**Problem**
Would you please reproduce all the entries exactly, leaving the pictures out?

+++

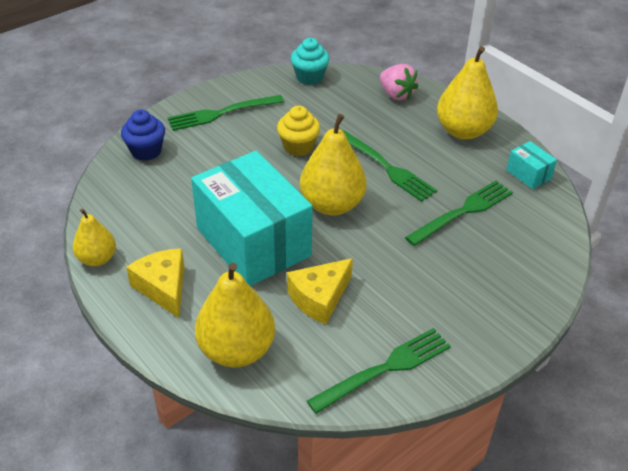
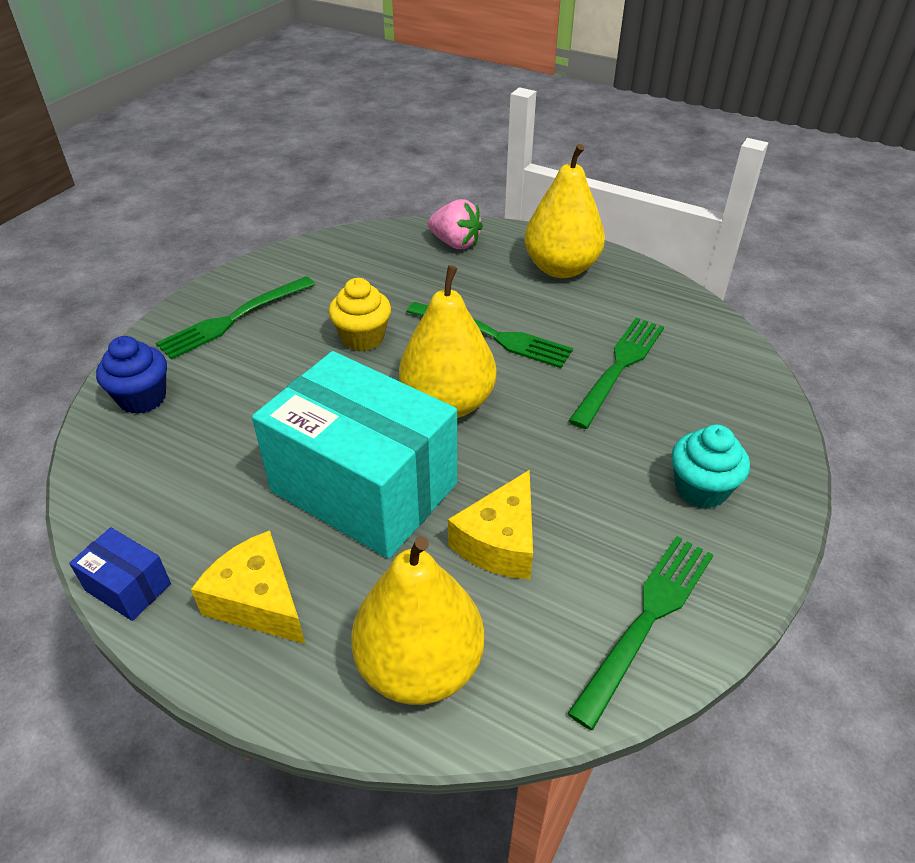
camera: 20 degrees left, 0 degrees up
yellow pear [73,209,116,266] -> blue box [69,527,171,621]
turquoise cupcake [291,38,330,85] -> turquoise cupcake moved to [672,425,750,509]
turquoise box [506,141,557,189] -> none

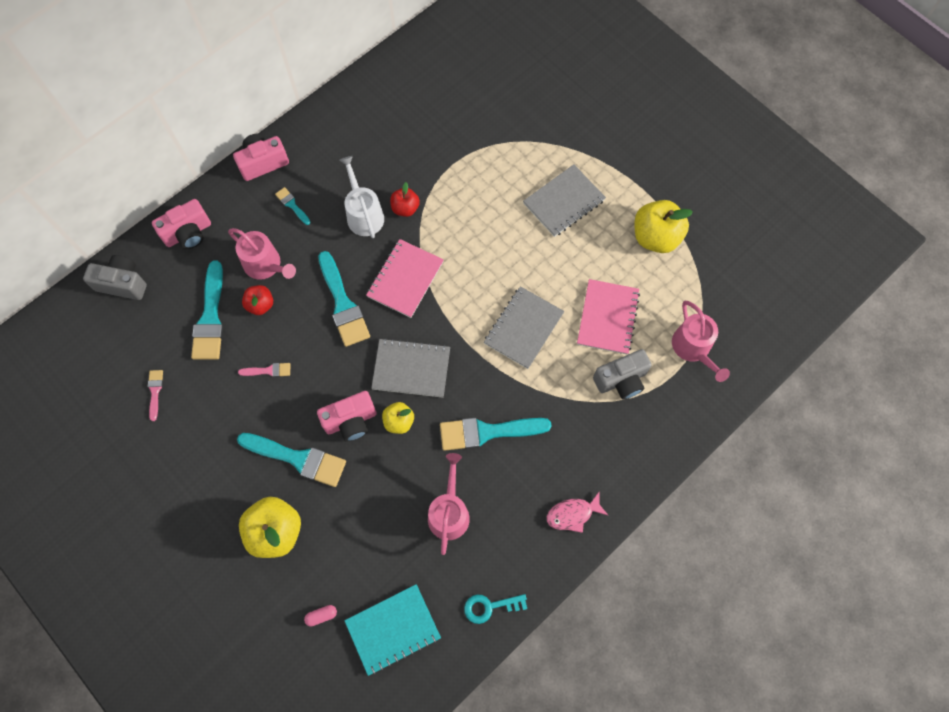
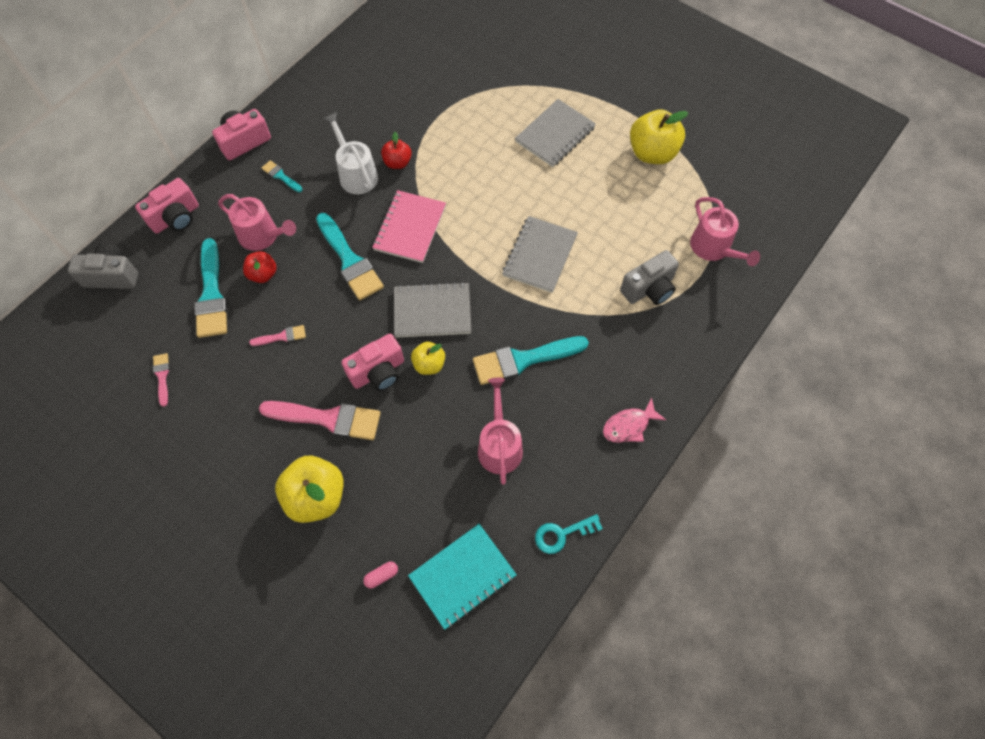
camera: 10 degrees left, 5 degrees down
turquoise brush [237,433,346,487] -> pink brush [259,401,381,440]
pink notebook [577,279,640,354] -> none

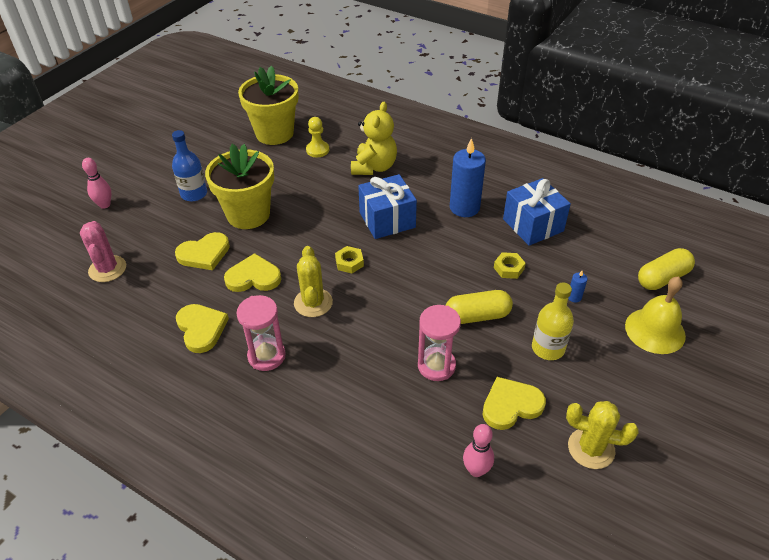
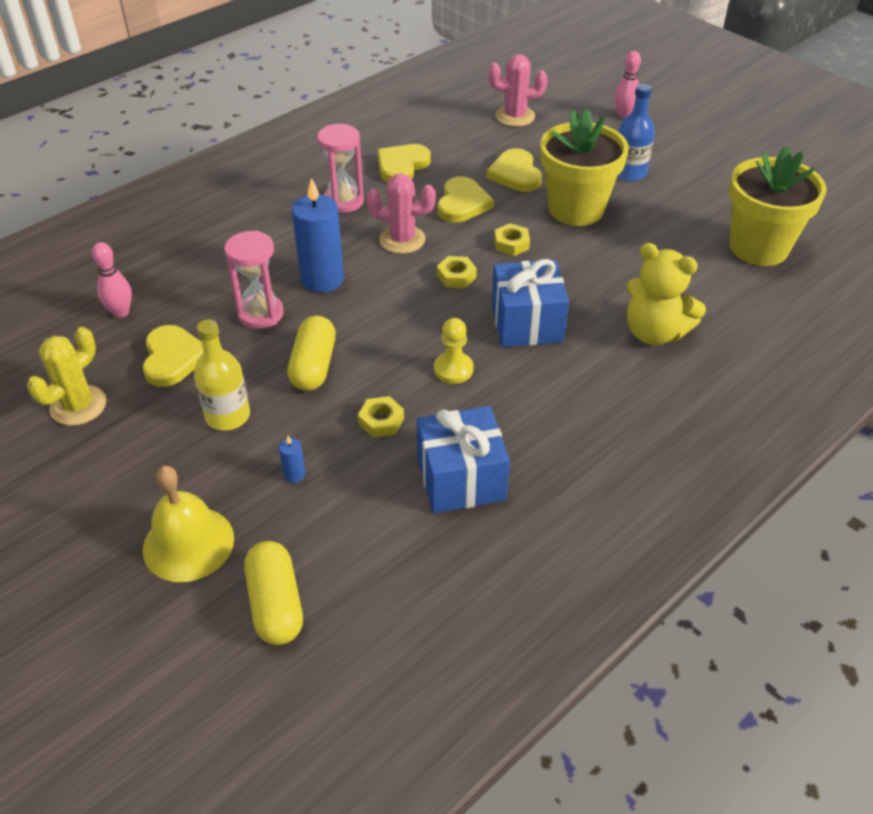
camera: 105 degrees right, 0 degrees up
yellow heart [176,304,229,353] -> yellow heart turned 135 degrees clockwise [378,144,431,182]
yellow cactus [294,246,333,317] -> pink cactus [367,173,436,254]
yellow pawn [306,117,329,157] -> yellow pawn moved to [434,318,474,384]
blue candle [450,138,486,217] -> blue candle moved to [292,178,344,293]
none -> yellow nut [494,223,530,256]

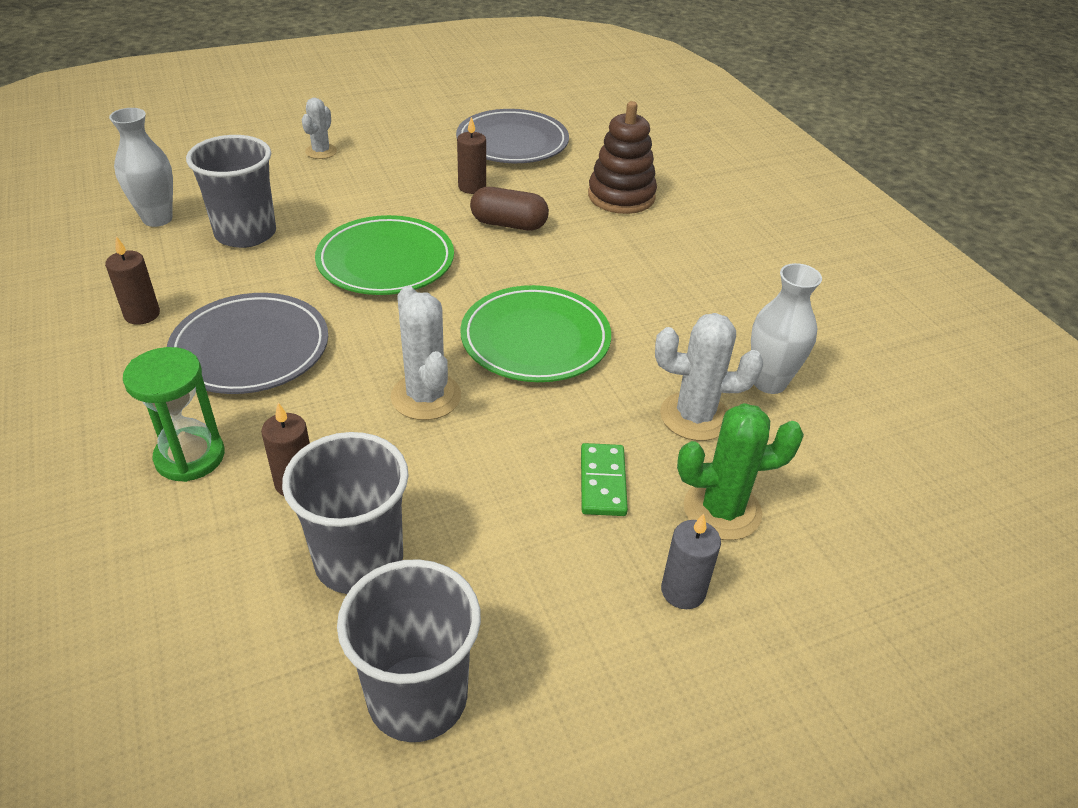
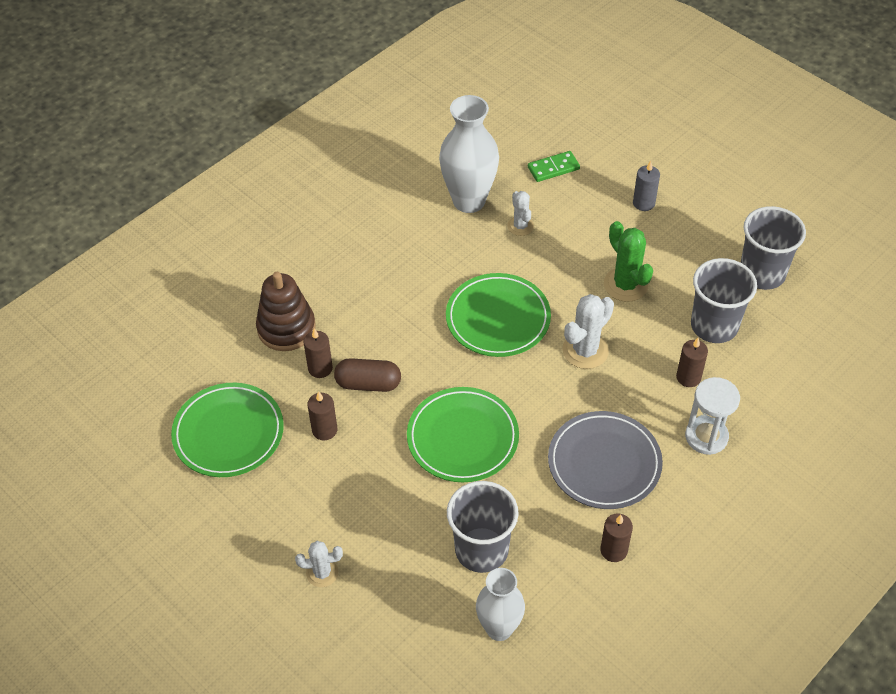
camera: 110 degrees left, 10 degrees up
green hourglass [123,347,225,482] -> white hourglass [685,377,740,455]
grey plate [456,109,569,163] -> green plate [171,383,284,477]
brown capsule [470,187,549,230] -> brown capsule turned 75 degrees counterclockwise [334,358,401,392]
green domino [581,443,628,516] -> green domino moved to [528,151,580,182]
white cactus [655,313,763,441] -> white cactus [507,191,534,236], size x0.62
green cactus [677,403,804,540] -> green cactus moved to [604,221,653,302]
white vase [751,263,822,394] -> white vase [439,95,499,213], size x1.53
none -> brown candle [304,329,333,378]

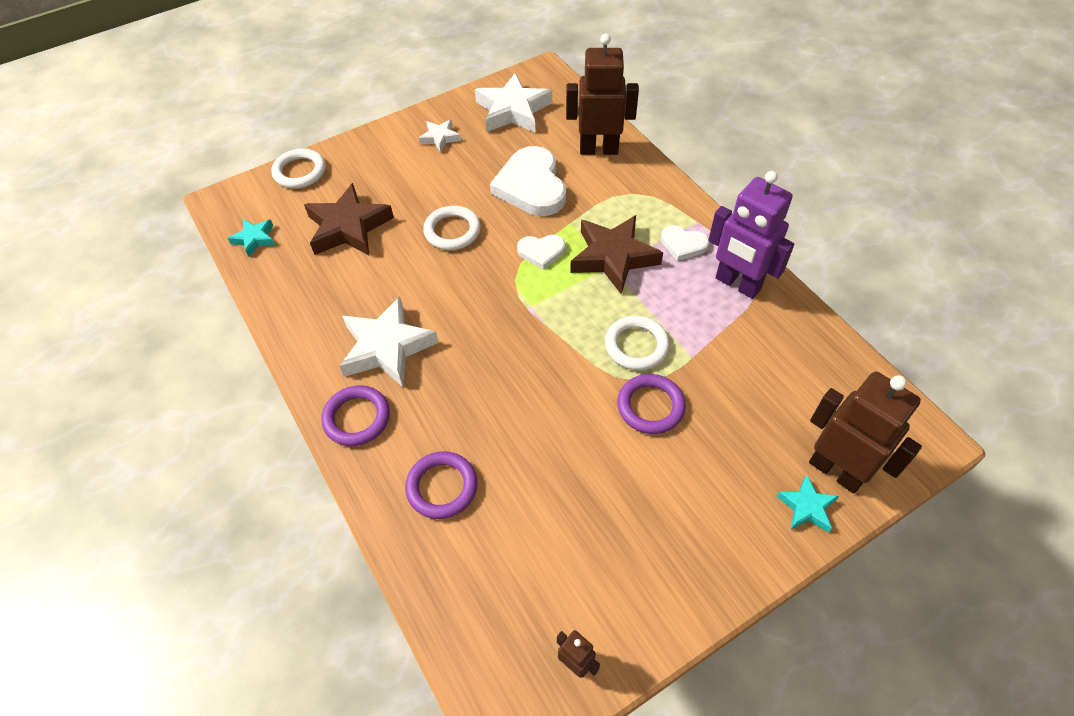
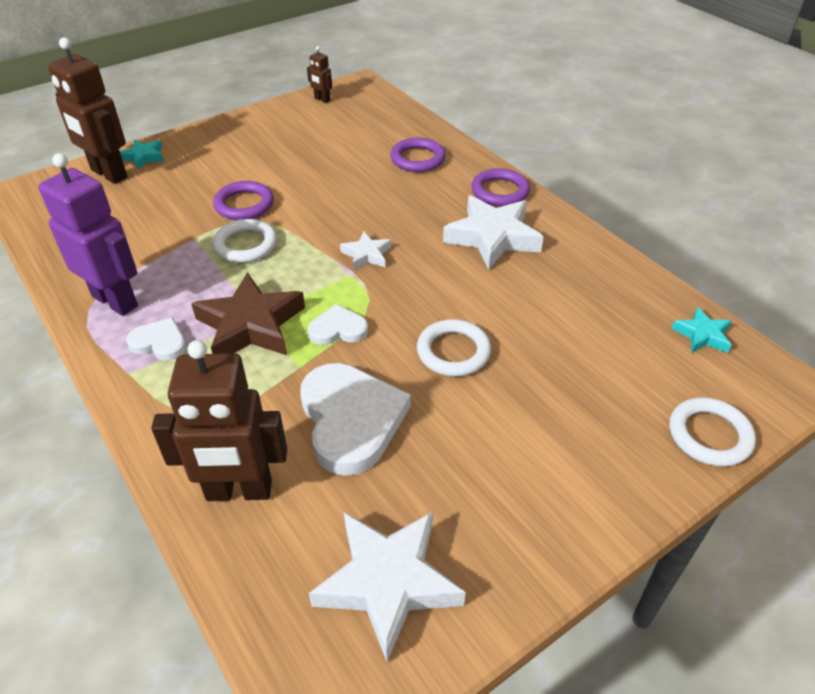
camera: 175 degrees right, 10 degrees down
brown star [304,183,394,255] -> none
white star [419,119,461,152] -> white star moved to [340,231,391,270]

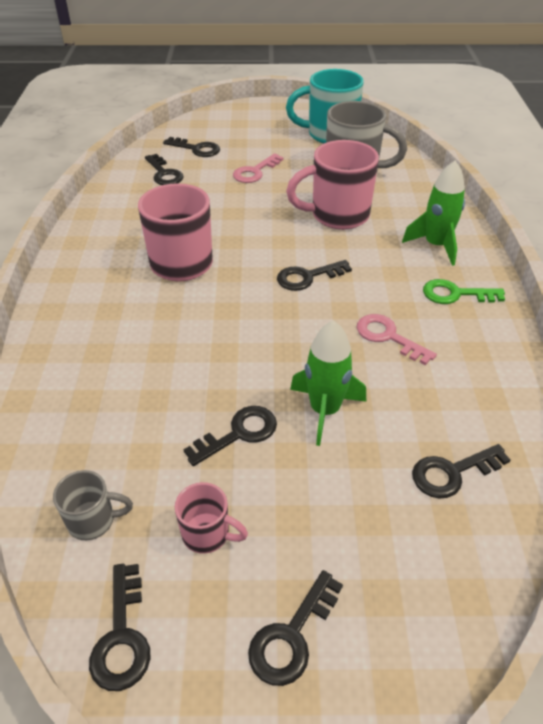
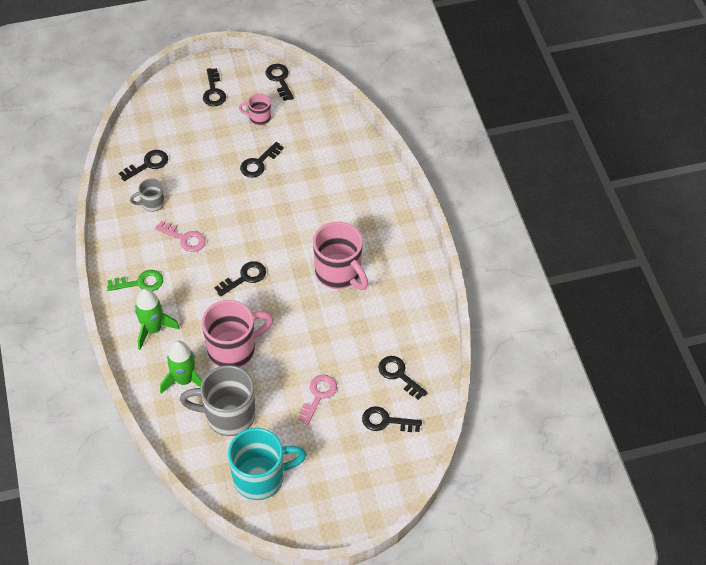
camera: 165 degrees right, 10 degrees up
grey mug [53,470,133,540] -> grey mug moved to [130,179,164,212]
black key [248,570,343,686] -> black key turned 150 degrees clockwise [203,68,226,106]
green rocket [290,320,366,446] -> green rocket moved to [160,340,203,394]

+++

**Exercise output**
camera: 20 degrees left, 0 degrees up
yellow pear [73,209,116,266] -> blue box [69,527,171,621]
turquoise cupcake [291,38,330,85] -> turquoise cupcake moved to [672,425,750,509]
turquoise box [506,141,557,189] -> none

camera: 10 degrees left, 5 degrees down
turquoise brush [237,433,346,487] -> pink brush [259,401,381,440]
pink notebook [577,279,640,354] -> none

camera: 105 degrees right, 0 degrees up
yellow heart [176,304,229,353] -> yellow heart turned 135 degrees clockwise [378,144,431,182]
yellow cactus [294,246,333,317] -> pink cactus [367,173,436,254]
yellow pawn [306,117,329,157] -> yellow pawn moved to [434,318,474,384]
blue candle [450,138,486,217] -> blue candle moved to [292,178,344,293]
none -> yellow nut [494,223,530,256]

camera: 110 degrees left, 10 degrees up
green hourglass [123,347,225,482] -> white hourglass [685,377,740,455]
grey plate [456,109,569,163] -> green plate [171,383,284,477]
brown capsule [470,187,549,230] -> brown capsule turned 75 degrees counterclockwise [334,358,401,392]
green domino [581,443,628,516] -> green domino moved to [528,151,580,182]
white cactus [655,313,763,441] -> white cactus [507,191,534,236], size x0.62
green cactus [677,403,804,540] -> green cactus moved to [604,221,653,302]
white vase [751,263,822,394] -> white vase [439,95,499,213], size x1.53
none -> brown candle [304,329,333,378]

camera: 175 degrees right, 10 degrees down
brown star [304,183,394,255] -> none
white star [419,119,461,152] -> white star moved to [340,231,391,270]

camera: 165 degrees right, 10 degrees up
grey mug [53,470,133,540] -> grey mug moved to [130,179,164,212]
black key [248,570,343,686] -> black key turned 150 degrees clockwise [203,68,226,106]
green rocket [290,320,366,446] -> green rocket moved to [160,340,203,394]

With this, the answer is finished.